- _Task objective_:
Your answer should hold exactly the lines from the line containing "(598, 199) = (739, 185): red" through the end of the entries that follow.

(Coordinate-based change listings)
***
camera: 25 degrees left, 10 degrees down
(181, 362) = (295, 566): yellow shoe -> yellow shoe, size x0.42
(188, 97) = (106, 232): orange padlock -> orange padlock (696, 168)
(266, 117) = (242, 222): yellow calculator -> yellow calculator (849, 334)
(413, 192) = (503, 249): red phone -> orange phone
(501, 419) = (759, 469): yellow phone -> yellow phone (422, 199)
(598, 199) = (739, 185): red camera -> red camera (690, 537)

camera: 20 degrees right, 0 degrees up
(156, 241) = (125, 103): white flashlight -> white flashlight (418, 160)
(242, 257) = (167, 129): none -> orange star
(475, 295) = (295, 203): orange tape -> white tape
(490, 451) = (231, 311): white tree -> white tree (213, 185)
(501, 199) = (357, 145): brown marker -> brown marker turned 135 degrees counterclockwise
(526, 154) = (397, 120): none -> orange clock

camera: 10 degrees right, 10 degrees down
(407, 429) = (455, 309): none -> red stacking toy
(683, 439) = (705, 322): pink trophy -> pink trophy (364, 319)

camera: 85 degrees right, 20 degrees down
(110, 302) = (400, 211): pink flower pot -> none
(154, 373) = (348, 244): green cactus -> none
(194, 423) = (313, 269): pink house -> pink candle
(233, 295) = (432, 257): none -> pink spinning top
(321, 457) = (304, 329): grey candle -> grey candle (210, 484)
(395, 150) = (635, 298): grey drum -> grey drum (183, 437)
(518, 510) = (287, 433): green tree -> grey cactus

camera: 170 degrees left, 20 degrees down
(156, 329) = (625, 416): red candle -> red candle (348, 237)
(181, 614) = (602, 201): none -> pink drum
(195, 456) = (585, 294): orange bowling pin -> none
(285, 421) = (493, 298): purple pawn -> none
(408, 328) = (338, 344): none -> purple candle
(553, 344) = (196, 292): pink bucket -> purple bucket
***
- _The completed task_:
(598, 199) = (739, 185): red camera -> red camera (690, 537)

camera: 20 degrees right, 0 degrees up
(156, 241) = (125, 103): white flashlight -> white flashlight (418, 160)
(242, 257) = (167, 129): none -> orange star
(475, 295) = (295, 203): orange tape -> white tape
(490, 451) = (231, 311): white tree -> white tree (213, 185)
(501, 199) = (357, 145): brown marker -> brown marker turned 135 degrees counterclockwise
(526, 154) = (397, 120): none -> orange clock

camera: 10 degrees right, 10 degrees down
(407, 429) = (455, 309): none -> red stacking toy
(683, 439) = (705, 322): pink trophy -> pink trophy (364, 319)

camera: 85 degrees right, 20 degrees down
(110, 302) = (400, 211): pink flower pot -> none
(154, 373) = (348, 244): green cactus -> none
(194, 423) = (313, 269): pink house -> pink candle
(233, 295) = (432, 257): none -> pink spinning top
(321, 457) = (304, 329): grey candle -> grey candle (210, 484)
(395, 150) = (635, 298): grey drum -> grey drum (183, 437)
(518, 510) = (287, 433): green tree -> grey cactus

camera: 170 degrees left, 20 degrees down
(156, 329) = (625, 416): red candle -> red candle (348, 237)
(181, 614) = (602, 201): none -> pink drum
(195, 456) = (585, 294): orange bowling pin -> none
(285, 421) = (493, 298): purple pawn -> none
(408, 328) = (338, 344): none -> purple candle
(553, 344) = (196, 292): pink bucket -> purple bucket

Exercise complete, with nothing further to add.